═══ AANGELEVERDE GEGEVENS ═══

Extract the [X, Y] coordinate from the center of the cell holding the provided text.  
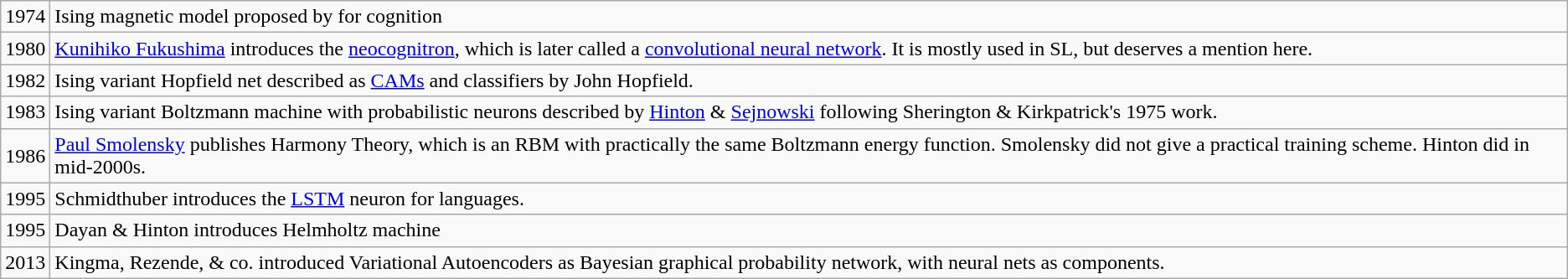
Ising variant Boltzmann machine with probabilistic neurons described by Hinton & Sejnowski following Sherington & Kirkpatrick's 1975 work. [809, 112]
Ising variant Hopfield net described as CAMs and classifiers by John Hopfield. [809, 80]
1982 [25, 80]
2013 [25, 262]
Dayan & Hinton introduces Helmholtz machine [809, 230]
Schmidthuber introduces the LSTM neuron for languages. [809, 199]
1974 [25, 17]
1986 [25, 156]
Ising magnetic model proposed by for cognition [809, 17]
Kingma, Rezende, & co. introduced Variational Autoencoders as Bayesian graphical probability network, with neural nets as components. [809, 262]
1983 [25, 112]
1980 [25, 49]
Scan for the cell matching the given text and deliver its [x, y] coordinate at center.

═══
═══ AANGELEVERDE GEGEVENS ═══

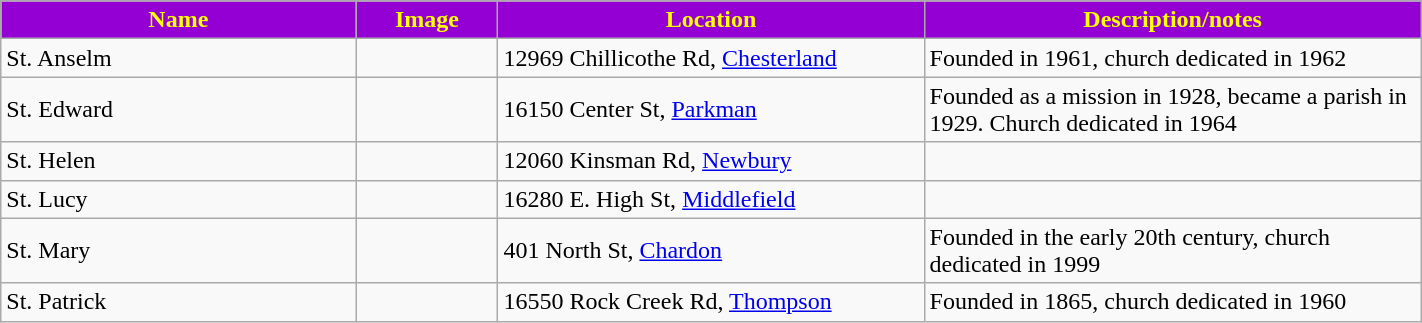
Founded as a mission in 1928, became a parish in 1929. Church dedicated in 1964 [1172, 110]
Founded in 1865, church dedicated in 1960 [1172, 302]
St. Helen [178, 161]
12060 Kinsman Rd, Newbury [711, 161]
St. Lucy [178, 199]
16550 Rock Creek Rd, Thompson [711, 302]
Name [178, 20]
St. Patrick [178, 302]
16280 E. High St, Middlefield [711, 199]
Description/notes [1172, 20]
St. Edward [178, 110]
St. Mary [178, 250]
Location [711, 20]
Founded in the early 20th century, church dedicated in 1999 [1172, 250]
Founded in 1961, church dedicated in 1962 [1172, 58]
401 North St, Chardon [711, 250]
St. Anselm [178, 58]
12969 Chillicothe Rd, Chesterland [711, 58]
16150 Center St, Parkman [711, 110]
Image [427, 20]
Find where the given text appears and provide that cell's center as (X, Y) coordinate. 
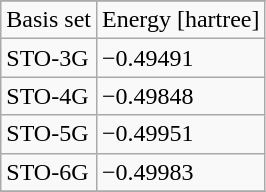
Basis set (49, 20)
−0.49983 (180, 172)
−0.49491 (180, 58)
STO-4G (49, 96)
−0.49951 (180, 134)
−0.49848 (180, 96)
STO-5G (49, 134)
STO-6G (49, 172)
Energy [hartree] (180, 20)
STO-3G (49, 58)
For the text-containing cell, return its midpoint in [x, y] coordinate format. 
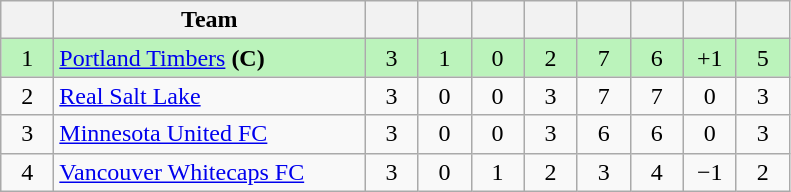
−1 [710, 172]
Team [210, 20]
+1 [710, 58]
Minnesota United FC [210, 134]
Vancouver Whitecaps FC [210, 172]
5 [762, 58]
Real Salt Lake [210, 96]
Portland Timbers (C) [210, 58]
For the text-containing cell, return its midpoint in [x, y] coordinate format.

═══

-- OPDRACHT --
Som alle rijen hierboven op waarin het woord "format" voorkomt, en neem elke rij volledig over. Hoofdletters tellen mee.

-- OPLOSSING --
For the text-containing cell, return its midpoint in [x, y] coordinate format. 
For the text-containing cell, return its midpoint in [x, y] coordinate format.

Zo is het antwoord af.